Records contained in a dataset:
◆ ◆ ◆ ◆
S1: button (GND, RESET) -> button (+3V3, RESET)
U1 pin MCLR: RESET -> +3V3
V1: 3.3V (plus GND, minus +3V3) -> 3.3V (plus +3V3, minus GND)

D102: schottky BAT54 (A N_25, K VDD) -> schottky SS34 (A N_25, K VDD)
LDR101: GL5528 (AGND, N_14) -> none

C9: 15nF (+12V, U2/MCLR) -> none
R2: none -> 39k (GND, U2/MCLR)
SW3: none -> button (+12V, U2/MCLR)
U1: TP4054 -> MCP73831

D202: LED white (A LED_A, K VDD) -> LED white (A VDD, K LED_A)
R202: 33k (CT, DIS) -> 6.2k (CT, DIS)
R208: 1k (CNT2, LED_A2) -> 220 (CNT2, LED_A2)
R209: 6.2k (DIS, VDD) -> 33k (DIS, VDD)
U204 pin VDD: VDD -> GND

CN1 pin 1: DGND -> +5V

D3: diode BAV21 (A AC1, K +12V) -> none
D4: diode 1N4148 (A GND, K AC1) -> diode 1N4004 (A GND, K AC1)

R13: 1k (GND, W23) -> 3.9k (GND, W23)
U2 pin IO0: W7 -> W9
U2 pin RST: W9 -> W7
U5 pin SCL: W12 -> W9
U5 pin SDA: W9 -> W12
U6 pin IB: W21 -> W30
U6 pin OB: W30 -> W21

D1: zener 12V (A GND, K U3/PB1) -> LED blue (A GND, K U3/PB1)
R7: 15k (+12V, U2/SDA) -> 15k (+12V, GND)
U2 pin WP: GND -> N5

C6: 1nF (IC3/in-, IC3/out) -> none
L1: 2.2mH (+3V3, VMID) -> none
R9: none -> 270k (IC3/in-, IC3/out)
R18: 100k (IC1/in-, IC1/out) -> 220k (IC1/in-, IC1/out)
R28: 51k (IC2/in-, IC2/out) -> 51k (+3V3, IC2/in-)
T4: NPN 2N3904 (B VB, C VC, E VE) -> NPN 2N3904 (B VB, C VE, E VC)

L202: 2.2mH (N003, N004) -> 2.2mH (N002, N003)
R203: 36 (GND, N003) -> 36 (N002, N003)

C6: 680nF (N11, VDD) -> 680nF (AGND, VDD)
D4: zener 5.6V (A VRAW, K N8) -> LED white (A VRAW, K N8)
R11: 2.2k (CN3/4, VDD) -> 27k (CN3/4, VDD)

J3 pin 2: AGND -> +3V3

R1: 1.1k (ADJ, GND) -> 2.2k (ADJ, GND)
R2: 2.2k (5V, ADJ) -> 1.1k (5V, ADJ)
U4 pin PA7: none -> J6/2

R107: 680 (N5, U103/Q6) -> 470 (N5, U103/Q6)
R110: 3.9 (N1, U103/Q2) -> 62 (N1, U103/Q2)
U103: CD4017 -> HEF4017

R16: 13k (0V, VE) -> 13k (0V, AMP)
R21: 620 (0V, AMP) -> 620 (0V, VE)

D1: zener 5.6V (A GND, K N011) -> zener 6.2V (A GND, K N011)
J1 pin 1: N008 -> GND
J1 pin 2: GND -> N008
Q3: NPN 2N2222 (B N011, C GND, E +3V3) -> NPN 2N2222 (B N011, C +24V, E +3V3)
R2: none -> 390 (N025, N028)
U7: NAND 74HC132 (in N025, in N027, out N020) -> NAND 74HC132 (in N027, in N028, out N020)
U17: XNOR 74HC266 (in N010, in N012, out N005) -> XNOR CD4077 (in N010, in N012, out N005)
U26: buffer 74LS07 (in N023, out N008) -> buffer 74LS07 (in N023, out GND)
◆ ◆ ◆ ◆
## Directions for this task
The answer should be the exact lines running from the line containing "U103: CD4017 -> HEF4017" to the last line of the entries, with nothing else.

## Solution for this problem
U103: CD4017 -> HEF4017

R16: 13k (0V, VE) -> 13k (0V, AMP)
R21: 620 (0V, AMP) -> 620 (0V, VE)

D1: zener 5.6V (A GND, K N011) -> zener 6.2V (A GND, K N011)
J1 pin 1: N008 -> GND
J1 pin 2: GND -> N008
Q3: NPN 2N2222 (B N011, C GND, E +3V3) -> NPN 2N2222 (B N011, C +24V, E +3V3)
R2: none -> 390 (N025, N028)
U7: NAND 74HC132 (in N025, in N027, out N020) -> NAND 74HC132 (in N027, in N028, out N020)
U17: XNOR 74HC266 (in N010, in N012, out N005) -> XNOR CD4077 (in N010, in N012, out N005)
U26: buffer 74LS07 (in N023, out N008) -> buffer 74LS07 (in N023, out GND)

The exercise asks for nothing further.